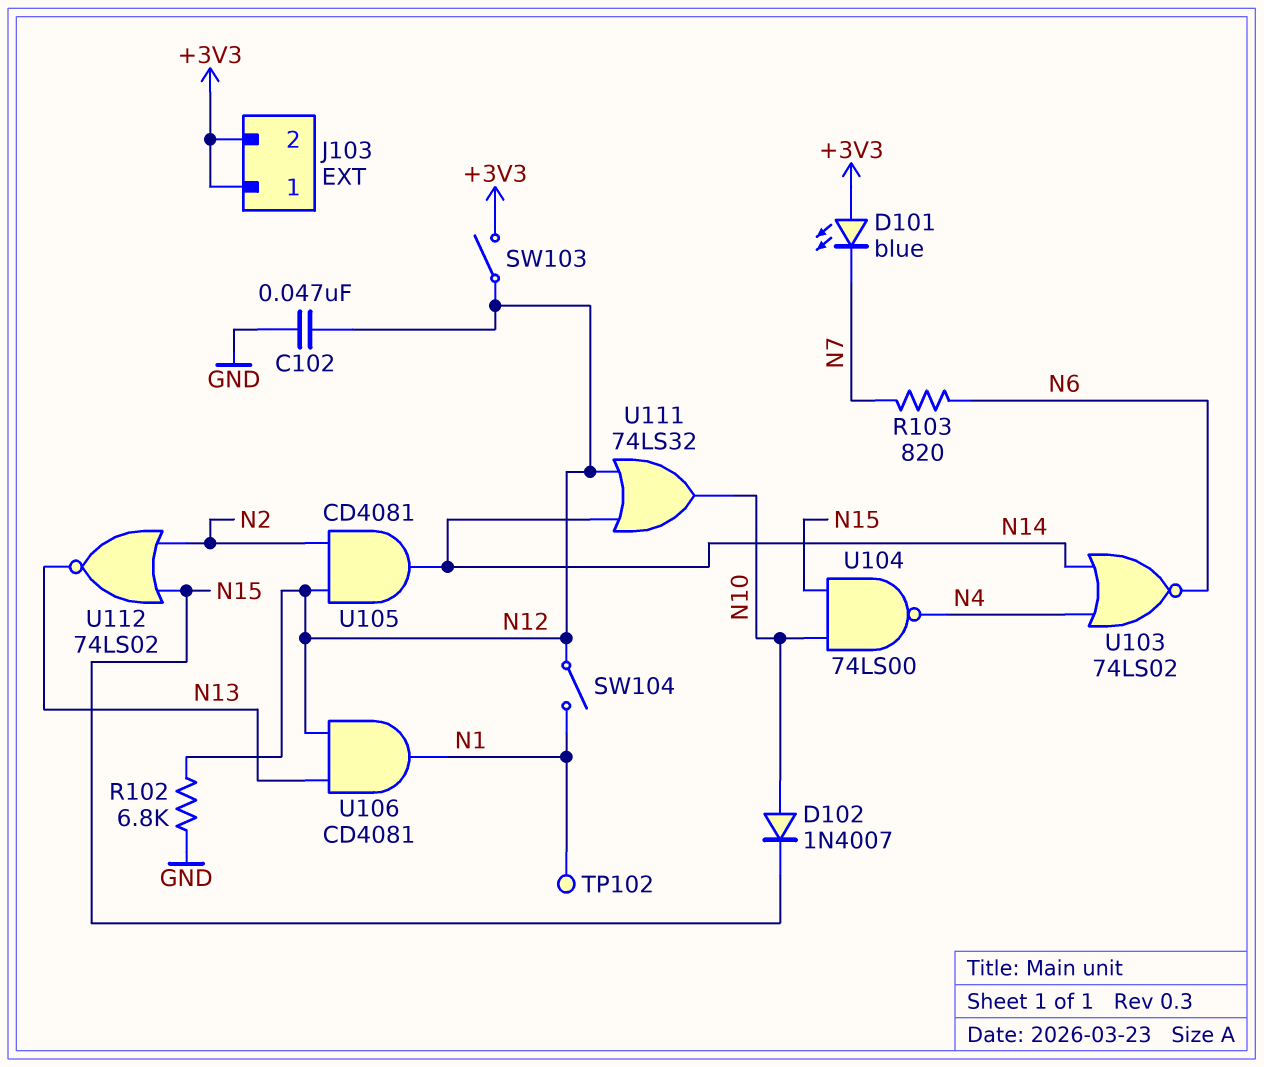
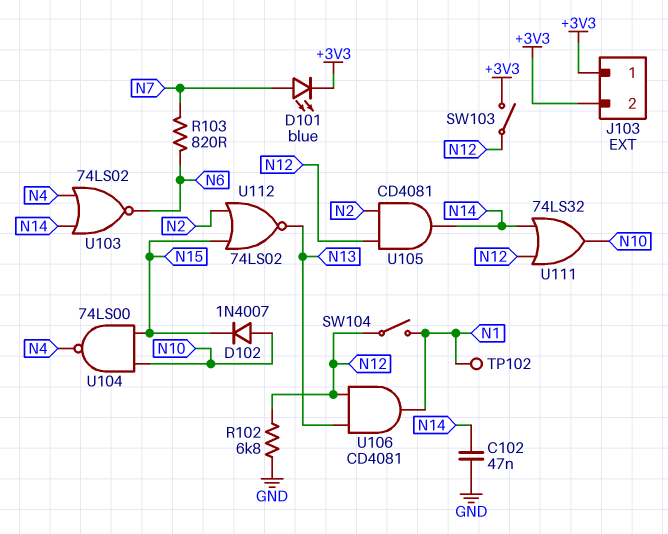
C102: 47nF (GND, N12) -> 47nF (GND, N14)
D101: LED blue (A +3V3, K N7) -> LED blue (A N7, K +3V3)

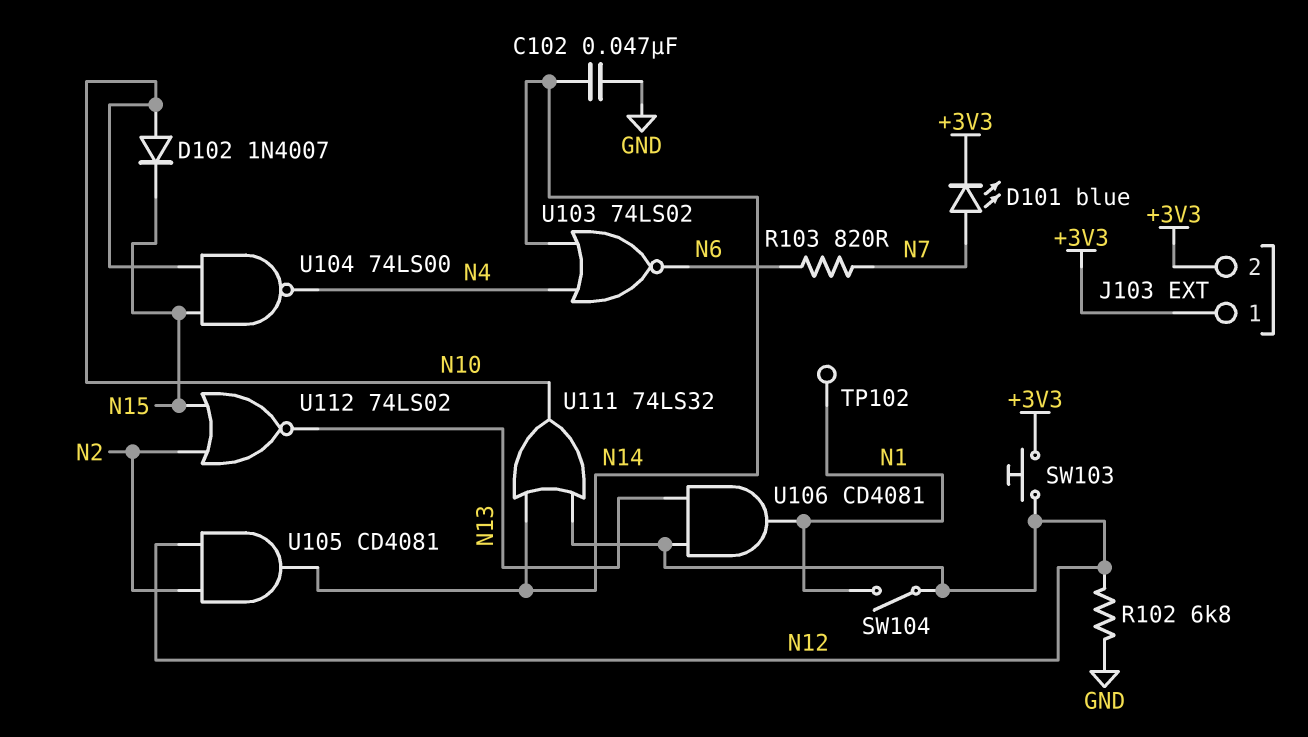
SW103: switch (+3V3, N12) -> button (+3V3, N12)

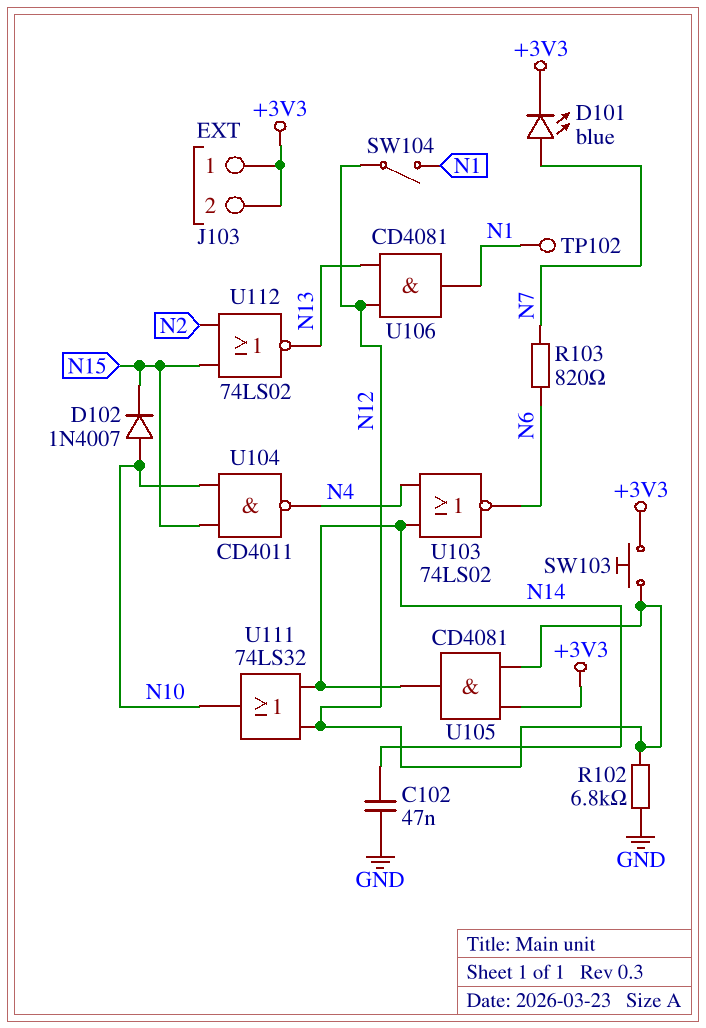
U104: NAND 74LS00 (in N10, in N15, out N4) -> NAND CD4011 (in N10, in N15, out N4)
U105: AND CD4081 (in N2, in N12, out N14) -> AND CD4081 (in +3V3, in N12, out N14)

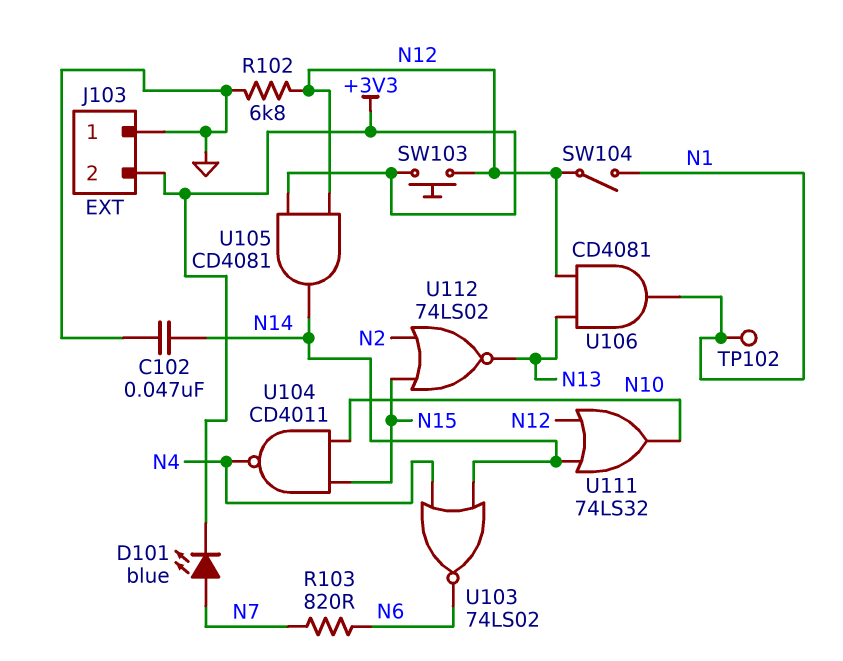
D102: diode 1N4007 (A N10, K N15) -> none
J103 pin 1: +3V3 -> GND

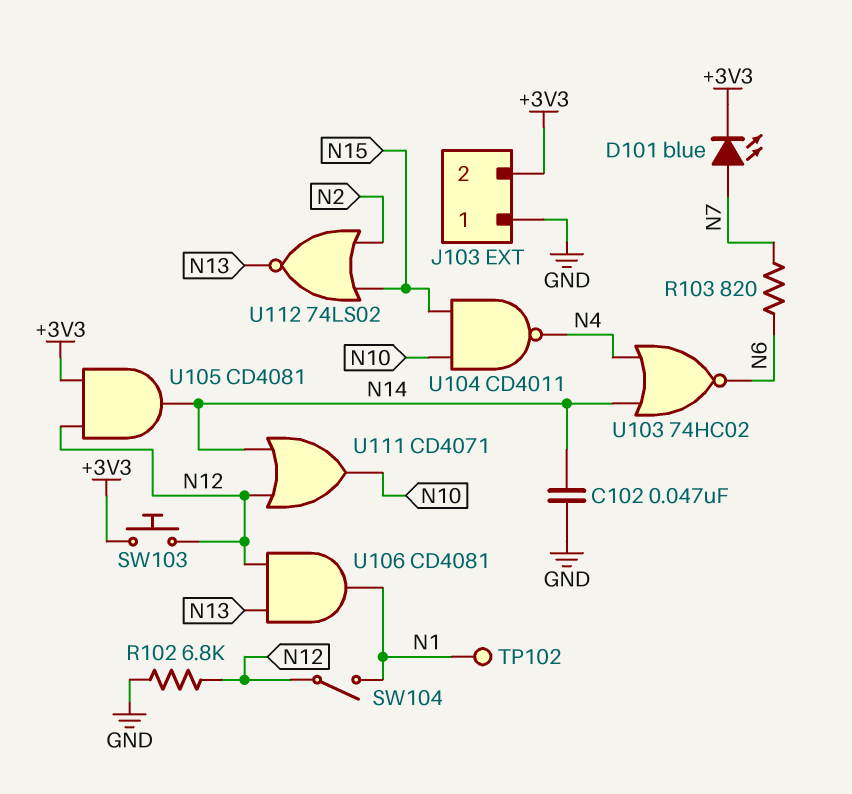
U103: NOR 74LS02 (in N4, in N14, out N6) -> NOR 74HC02 (in N4, in N14, out N6)
U111: OR 74LS32 (in N12, in N14, out N10) -> OR CD4071 (in N12, in N14, out N10)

※

Write out the line containing "U103: NOR 74LS02" and every line after it through the end of the entries. Keep each one exactly as it is, and add nothing.

| SOLUTION TO THE EXERCISE |
U103: NOR 74LS02 (in N4, in N14, out N6) -> NOR 74HC02 (in N4, in N14, out N6)
U111: OR 74LS32 (in N12, in N14, out N10) -> OR CD4071 (in N12, in N14, out N10)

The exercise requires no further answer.